REQUIREMENT
An exact copy of every record below is needed, with all pictures removed.

(Entries taken from a collection)
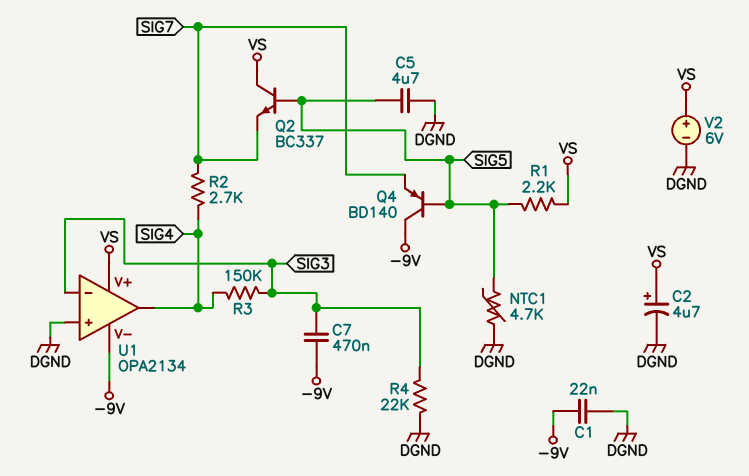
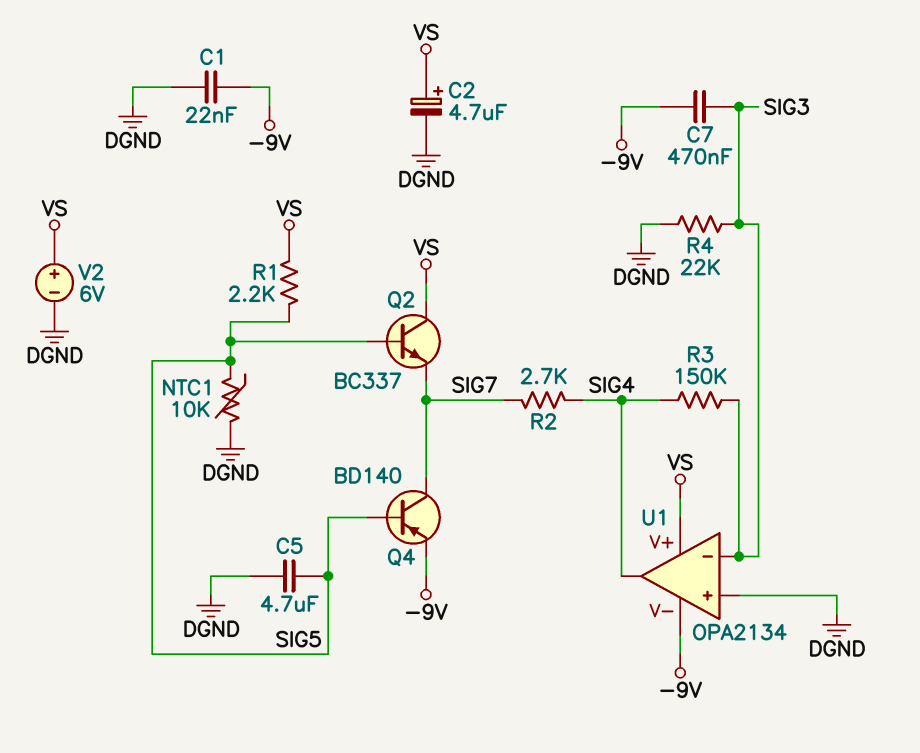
NTC1: 4.7k (DGND, SIG5) -> 10k (DGND, SIG5)
Q4: PNP BD140 (B SIG5, C -9V, E SIG7) -> PNP BD140 (B SIG5, C SIG7, E -9V)

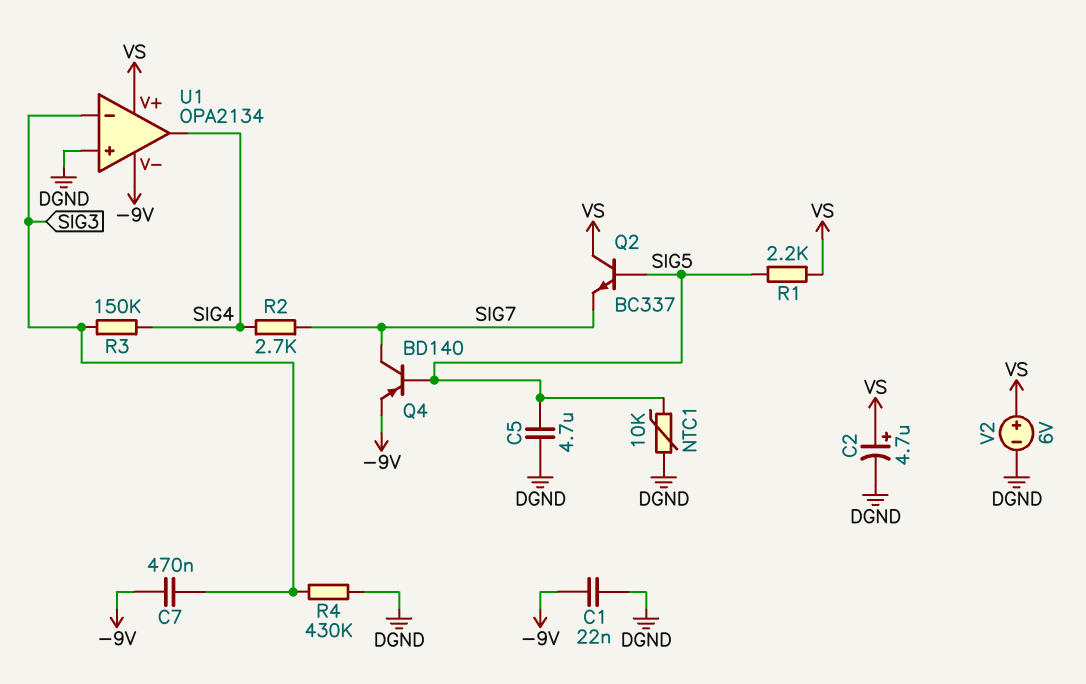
R4: 22k (DGND, SIG3) -> 430k (DGND, SIG3)

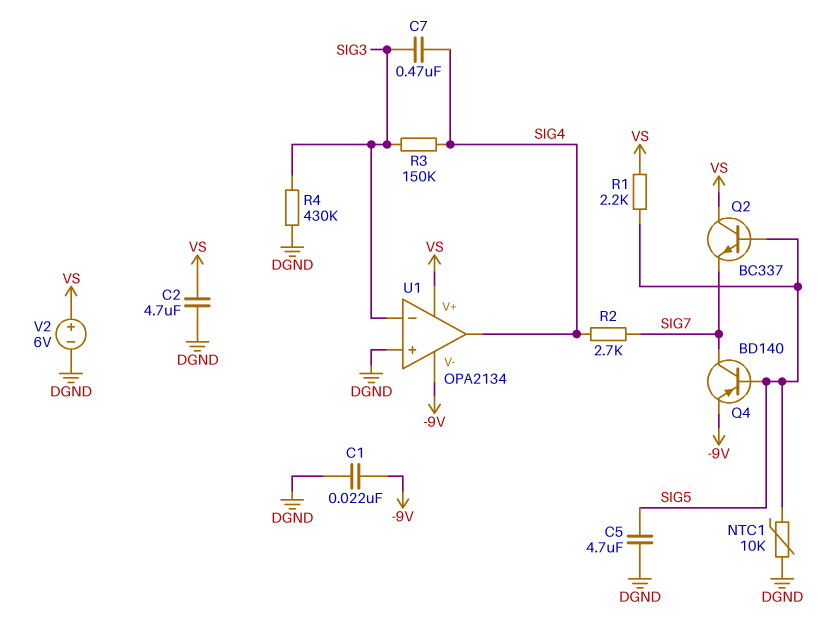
C2: 4.7uF (plus VS, minus DGND) -> 4.7uF (DGND, VS)
C7: 470nF (-9V, SIG3) -> 470nF (SIG3, SIG4)

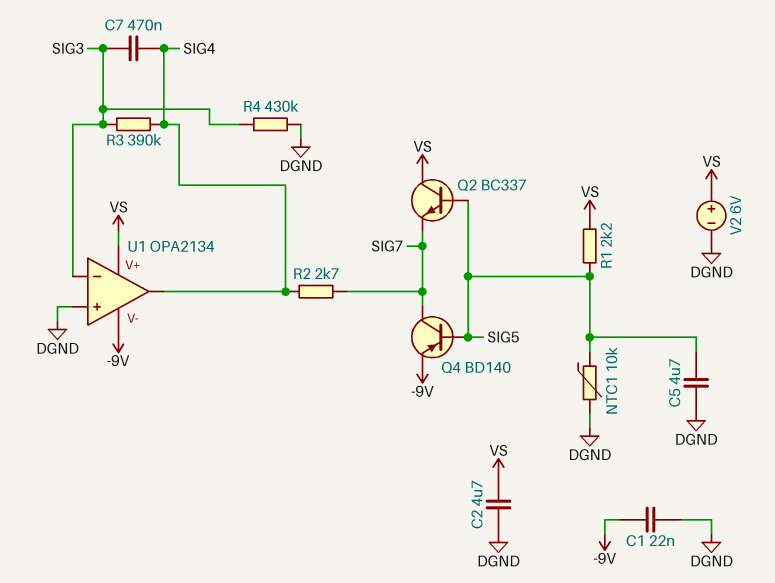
R3: 150k (SIG3, SIG4) -> 390k (SIG3, SIG4)

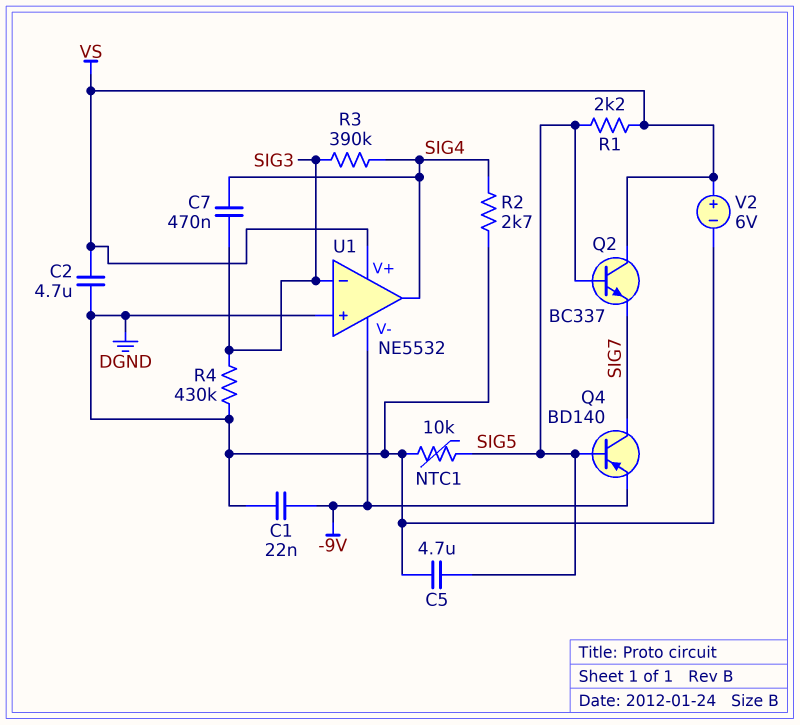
R2: 2.7k (SIG4, SIG7) -> 2.7k (DGND, SIG4)
U1: OPA2134 -> NE5532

SOLUTION
NTC1: 4.7k (DGND, SIG5) -> 10k (DGND, SIG5)
Q4: PNP BD140 (B SIG5, C -9V, E SIG7) -> PNP BD140 (B SIG5, C SIG7, E -9V)

R4: 22k (DGND, SIG3) -> 430k (DGND, SIG3)

C2: 4.7uF (plus VS, minus DGND) -> 4.7uF (DGND, VS)
C7: 470nF (-9V, SIG3) -> 470nF (SIG3, SIG4)

R3: 150k (SIG3, SIG4) -> 390k (SIG3, SIG4)

R2: 2.7k (SIG4, SIG7) -> 2.7k (DGND, SIG4)
U1: OPA2134 -> NE5532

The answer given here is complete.